Exercise aim: Character for character, give back every line below.

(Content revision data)
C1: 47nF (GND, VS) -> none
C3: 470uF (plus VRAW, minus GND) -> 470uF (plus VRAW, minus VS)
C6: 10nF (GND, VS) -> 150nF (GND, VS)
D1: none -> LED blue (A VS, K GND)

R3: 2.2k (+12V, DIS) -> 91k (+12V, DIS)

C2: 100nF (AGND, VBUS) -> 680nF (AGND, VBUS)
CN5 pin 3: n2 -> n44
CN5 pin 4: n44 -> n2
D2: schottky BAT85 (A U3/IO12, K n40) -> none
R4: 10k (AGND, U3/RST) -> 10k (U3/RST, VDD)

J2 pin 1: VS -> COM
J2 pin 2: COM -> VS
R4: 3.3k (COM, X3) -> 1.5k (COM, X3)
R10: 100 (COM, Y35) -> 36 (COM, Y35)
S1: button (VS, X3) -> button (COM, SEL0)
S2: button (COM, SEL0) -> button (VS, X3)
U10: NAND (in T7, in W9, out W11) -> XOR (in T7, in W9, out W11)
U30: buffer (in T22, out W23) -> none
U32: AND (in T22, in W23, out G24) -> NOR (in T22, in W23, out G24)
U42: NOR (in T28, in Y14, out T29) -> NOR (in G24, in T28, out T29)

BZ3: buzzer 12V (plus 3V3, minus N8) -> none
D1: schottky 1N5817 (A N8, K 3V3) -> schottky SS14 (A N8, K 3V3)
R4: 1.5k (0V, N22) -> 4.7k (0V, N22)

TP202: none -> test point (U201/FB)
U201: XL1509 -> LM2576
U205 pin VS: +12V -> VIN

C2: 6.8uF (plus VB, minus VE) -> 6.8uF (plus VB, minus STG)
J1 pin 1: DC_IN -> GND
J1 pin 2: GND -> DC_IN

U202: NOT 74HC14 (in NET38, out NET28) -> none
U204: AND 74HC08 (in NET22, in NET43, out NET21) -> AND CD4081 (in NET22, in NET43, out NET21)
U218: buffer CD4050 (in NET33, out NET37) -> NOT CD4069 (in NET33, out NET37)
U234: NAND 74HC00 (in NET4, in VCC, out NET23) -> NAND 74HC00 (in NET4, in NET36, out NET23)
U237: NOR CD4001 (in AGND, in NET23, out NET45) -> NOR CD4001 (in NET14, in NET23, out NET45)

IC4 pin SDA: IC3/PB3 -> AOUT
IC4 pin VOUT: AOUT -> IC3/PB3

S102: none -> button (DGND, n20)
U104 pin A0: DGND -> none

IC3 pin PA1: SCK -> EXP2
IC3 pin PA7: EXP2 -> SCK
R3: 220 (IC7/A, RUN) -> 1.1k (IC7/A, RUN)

Written reply:
C1: 47nF (GND, VS) -> none
C3: 470uF (plus VRAW, minus GND) -> 470uF (plus VRAW, minus VS)
C6: 10nF (GND, VS) -> 150nF (GND, VS)
D1: none -> LED blue (A VS, K GND)

R3: 2.2k (+12V, DIS) -> 91k (+12V, DIS)

C2: 100nF (AGND, VBUS) -> 680nF (AGND, VBUS)
CN5 pin 3: n2 -> n44
CN5 pin 4: n44 -> n2
D2: schottky BAT85 (A U3/IO12, K n40) -> none
R4: 10k (AGND, U3/RST) -> 10k (U3/RST, VDD)

J2 pin 1: VS -> COM
J2 pin 2: COM -> VS
R4: 3.3k (COM, X3) -> 1.5k (COM, X3)
R10: 100 (COM, Y35) -> 36 (COM, Y35)
S1: button (VS, X3) -> button (COM, SEL0)
S2: button (COM, SEL0) -> button (VS, X3)
U10: NAND (in T7, in W9, out W11) -> XOR (in T7, in W9, out W11)
U30: buffer (in T22, out W23) -> none
U32: AND (in T22, in W23, out G24) -> NOR (in T22, in W23, out G24)
U42: NOR (in T28, in Y14, out T29) -> NOR (in G24, in T28, out T29)

BZ3: buzzer 12V (plus 3V3, minus N8) -> none
D1: schottky 1N5817 (A N8, K 3V3) -> schottky SS14 (A N8, K 3V3)
R4: 1.5k (0V, N22) -> 4.7k (0V, N22)

TP202: none -> test point (U201/FB)
U201: XL1509 -> LM2576
U205 pin VS: +12V -> VIN

C2: 6.8uF (plus VB, minus VE) -> 6.8uF (plus VB, minus STG)
J1 pin 1: DC_IN -> GND
J1 pin 2: GND -> DC_IN

U202: NOT 74HC14 (in NET38, out NET28) -> none
U204: AND 74HC08 (in NET22, in NET43, out NET21) -> AND CD4081 (in NET22, in NET43, out NET21)
U218: buffer CD4050 (in NET33, out NET37) -> NOT CD4069 (in NET33, out NET37)
U234: NAND 74HC00 (in NET4, in VCC, out NET23) -> NAND 74HC00 (in NET4, in NET36, out NET23)
U237: NOR CD4001 (in AGND, in NET23, out NET45) -> NOR CD4001 (in NET14, in NET23, out NET45)

IC4 pin SDA: IC3/PB3 -> AOUT
IC4 pin VOUT: AOUT -> IC3/PB3

S102: none -> button (DGND, n20)
U104 pin A0: DGND -> none

IC3 pin PA1: SCK -> EXP2
IC3 pin PA7: EXP2 -> SCK
R3: 220 (IC7/A, RUN) -> 1.1k (IC7/A, RUN)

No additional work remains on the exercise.